··· DATASET ···

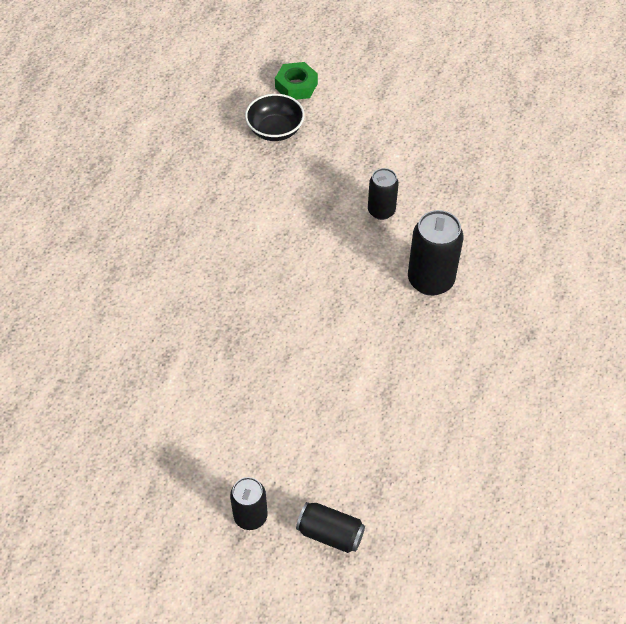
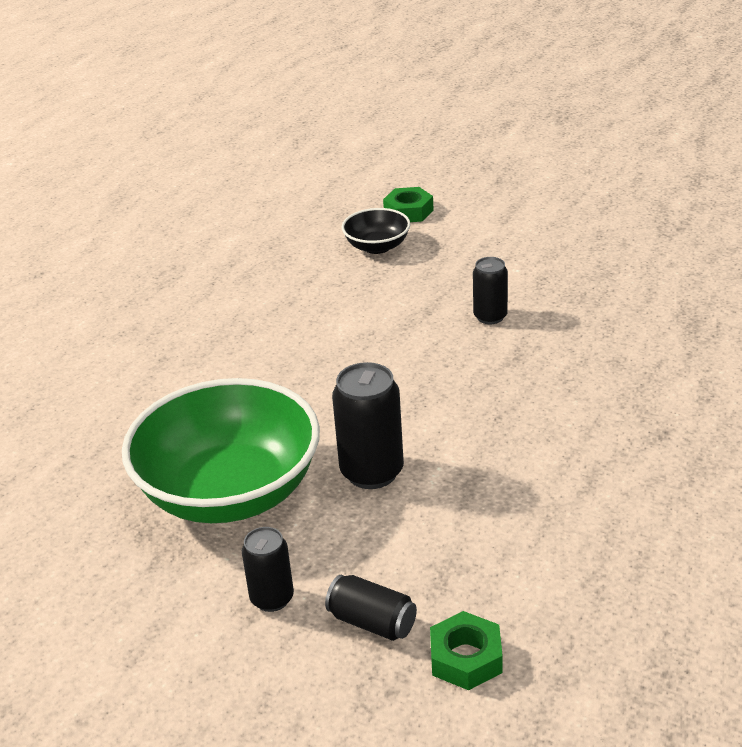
camera: 10 degrees right, 20 degrees down
black can [408,210,463,296] -> black can moved to [332,362,404,489]
none -> green bowl [122,378,320,523]
none -> green nut [430,611,503,690]

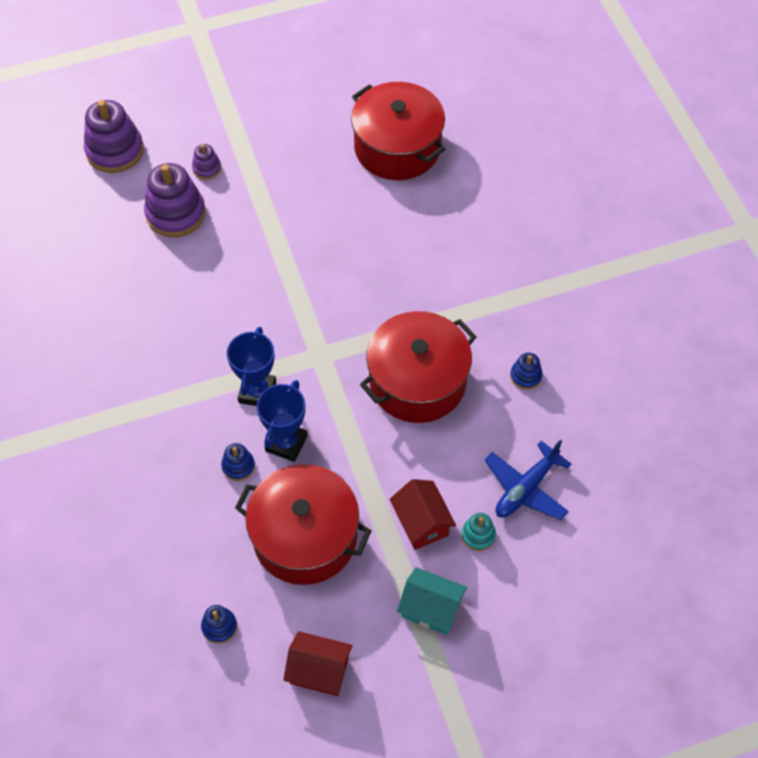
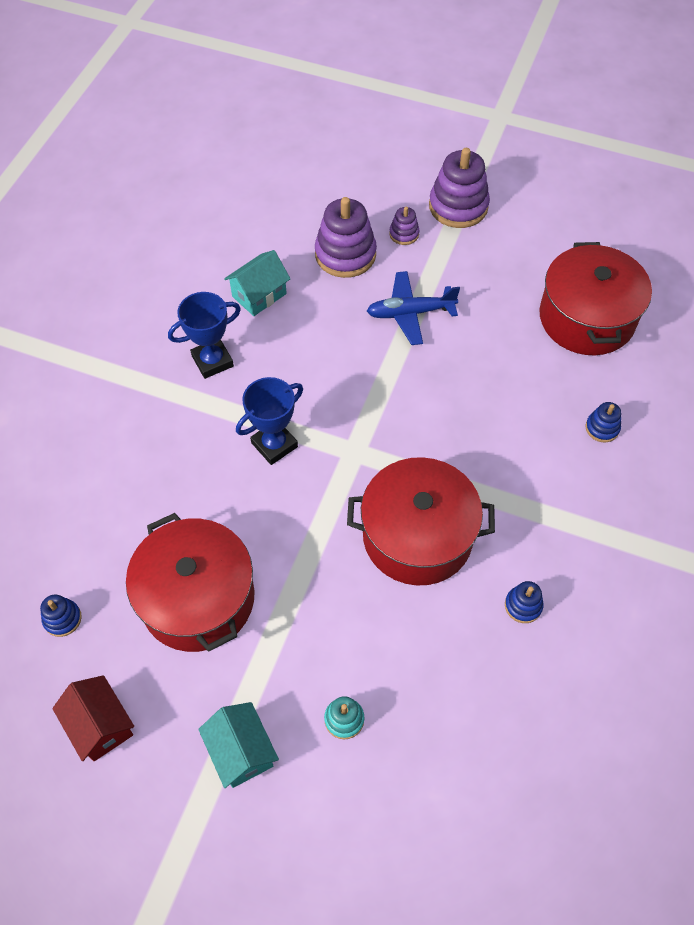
camera: 40 degrees right, 0 degrees up
purple stacking toy [84,100,144,173] -> purple stacking toy moved to [429,148,490,228]
blue stacking toy [221,443,255,481] -> blue stacking toy moved to [585,402,621,442]
blue trophy [257,380,308,462] -> blue trophy moved to [168,292,241,379]
red house [390,479,456,550] -> none
blue plane [485,440,571,520] -> blue plane moved to [367,271,460,345]
none -> turquoise house [224,250,290,316]

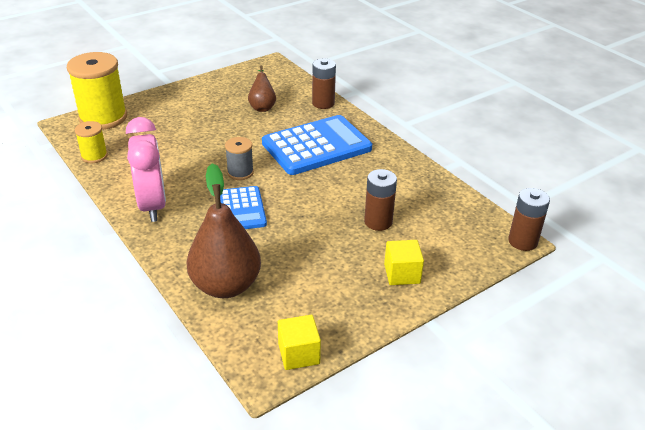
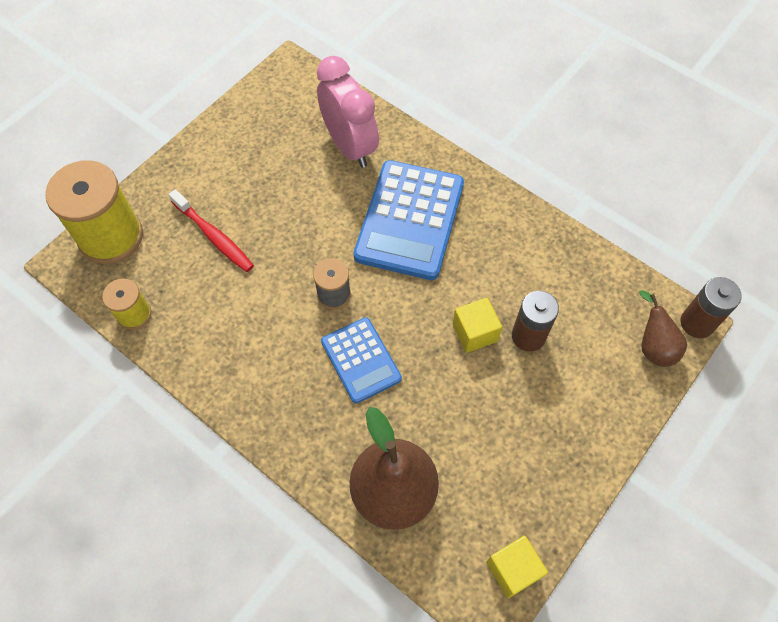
camera: 15 degrees left, 25 degrees up
pink clock [126,117,166,222] -> pink clock moved to [317,56,379,168]
brown pear [248,65,276,112] -> brown pear moved to [639,290,687,367]
blue calculator [262,115,372,175] -> blue calculator turned 150 degrees clockwise [354,160,464,280]
brown battery [312,59,336,109] -> none
yellow cube [384,240,424,285] -> yellow cube moved to [453,298,502,353]
none -> red toothbrush [169,189,254,272]

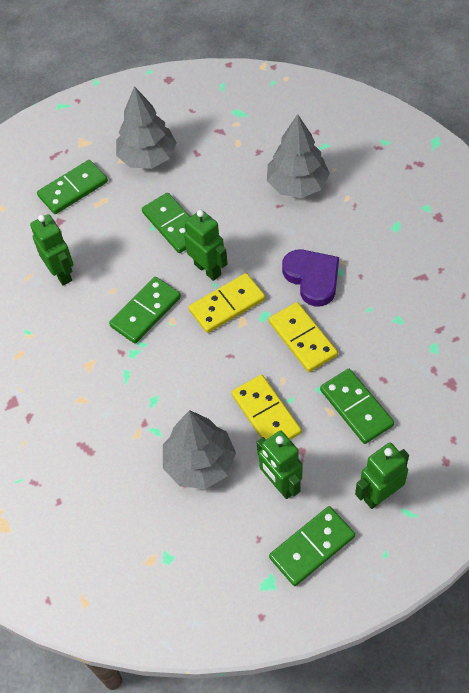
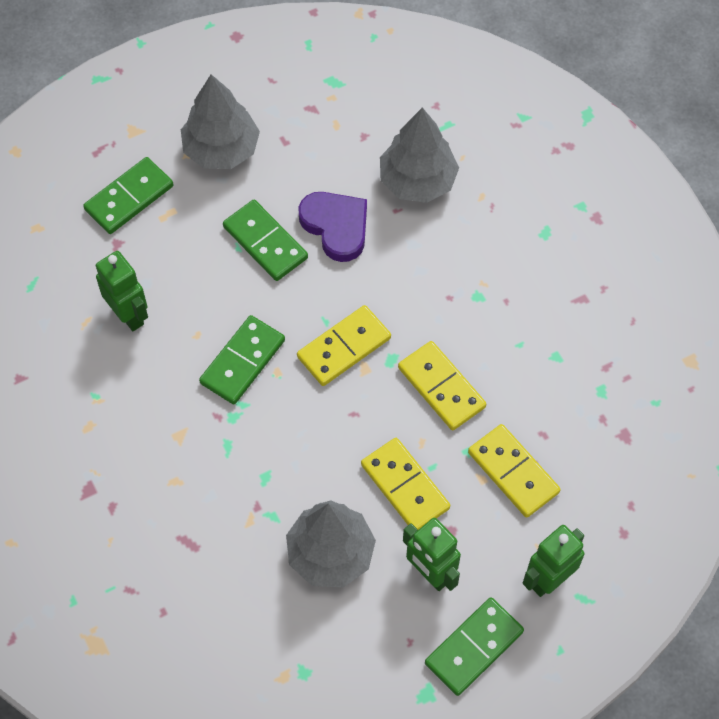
camera: 10 degrees left, 5 degrees up
green robot [184,210,228,281] -> none
purple heart [282,250,339,307] -> purple heart moved to [298,192,367,262]
green domino [320,369,394,444] -> yellow domino [468,424,561,518]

···

**PROBLEM TO WORK ON**. How many lines in the records above hold the word "camera"? Give only the number.

**EXERCISE RESPONSE**. 4